● **Task objective**
Where the word "purple" appears in a line below, copy the whole line.

-------- Provided information --------

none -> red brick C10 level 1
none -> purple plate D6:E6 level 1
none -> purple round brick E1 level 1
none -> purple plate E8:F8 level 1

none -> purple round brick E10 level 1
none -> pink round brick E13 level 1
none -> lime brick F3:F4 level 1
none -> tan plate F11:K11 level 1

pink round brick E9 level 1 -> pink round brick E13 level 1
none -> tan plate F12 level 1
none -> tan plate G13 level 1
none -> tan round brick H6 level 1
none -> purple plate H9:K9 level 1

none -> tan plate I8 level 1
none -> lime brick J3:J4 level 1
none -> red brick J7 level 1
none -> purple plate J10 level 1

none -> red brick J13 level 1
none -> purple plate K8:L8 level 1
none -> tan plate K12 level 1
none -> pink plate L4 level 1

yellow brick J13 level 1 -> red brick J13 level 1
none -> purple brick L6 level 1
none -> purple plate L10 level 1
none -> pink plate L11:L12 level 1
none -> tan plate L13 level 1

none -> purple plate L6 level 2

--------
-------- Provided information --------

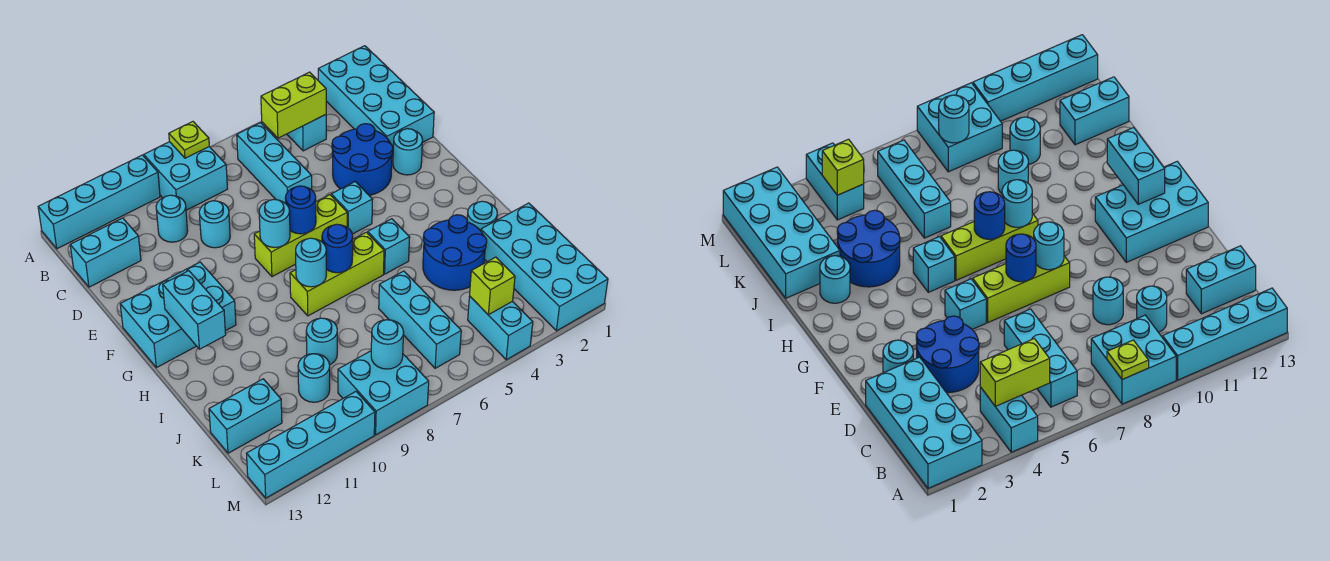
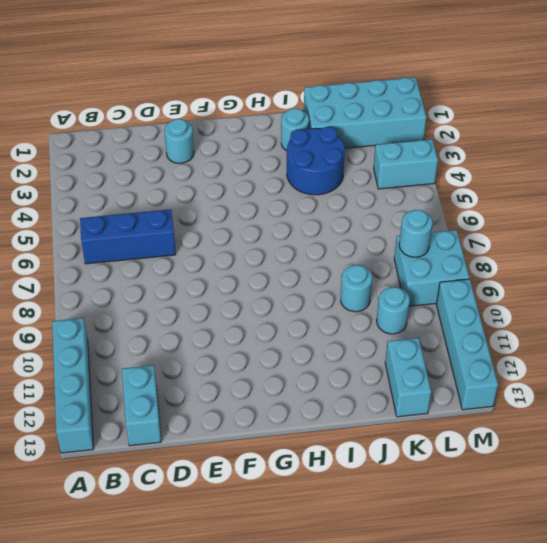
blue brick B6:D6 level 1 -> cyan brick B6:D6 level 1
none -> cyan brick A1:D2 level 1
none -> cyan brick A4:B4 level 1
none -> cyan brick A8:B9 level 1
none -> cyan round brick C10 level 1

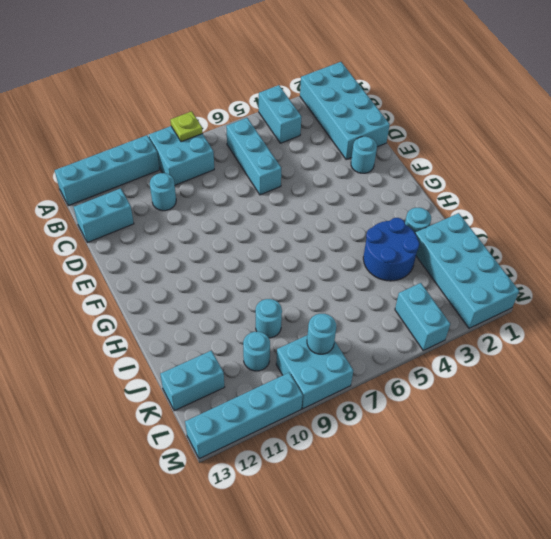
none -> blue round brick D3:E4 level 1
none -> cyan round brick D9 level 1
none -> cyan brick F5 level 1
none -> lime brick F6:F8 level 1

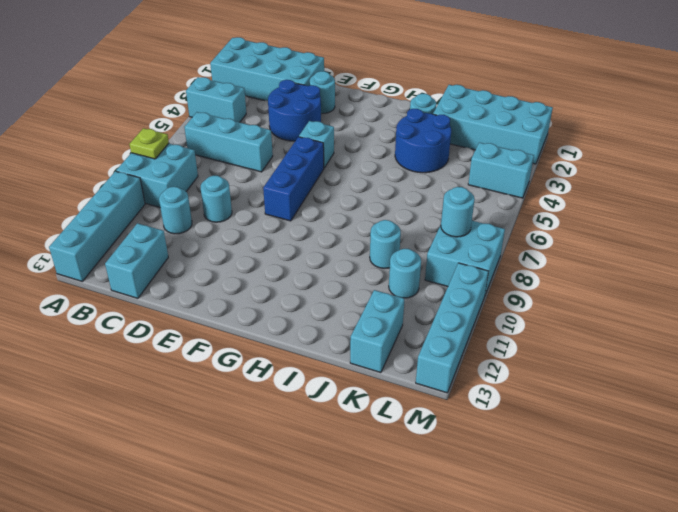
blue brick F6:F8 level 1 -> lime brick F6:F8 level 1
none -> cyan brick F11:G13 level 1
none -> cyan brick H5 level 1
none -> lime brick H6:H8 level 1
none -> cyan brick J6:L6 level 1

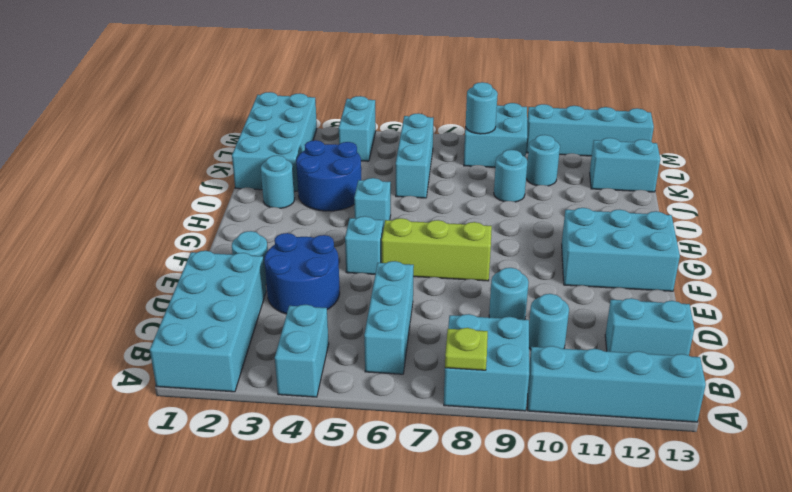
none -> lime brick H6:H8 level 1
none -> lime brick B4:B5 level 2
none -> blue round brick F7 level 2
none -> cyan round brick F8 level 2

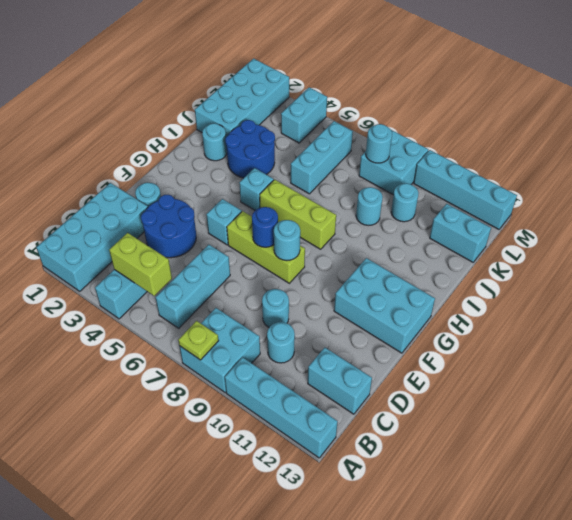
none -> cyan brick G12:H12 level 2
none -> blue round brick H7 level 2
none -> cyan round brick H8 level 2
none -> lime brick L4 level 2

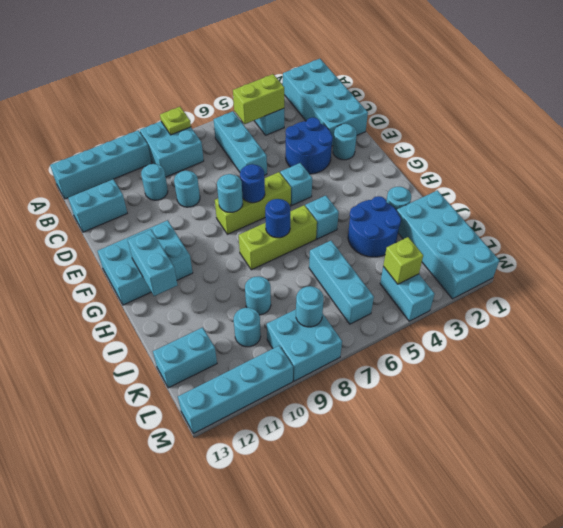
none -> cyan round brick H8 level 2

--------

● **Exercise result**
none -> purple plate D6:E6 level 1
none -> purple round brick E1 level 1
none -> purple plate E8:F8 level 1
none -> purple round brick E10 level 1
none -> purple plate H9:K9 level 1
none -> purple plate J10 level 1
none -> purple plate K8:L8 level 1
none -> purple brick L6 level 1
none -> purple plate L10 level 1
none -> purple plate L6 level 2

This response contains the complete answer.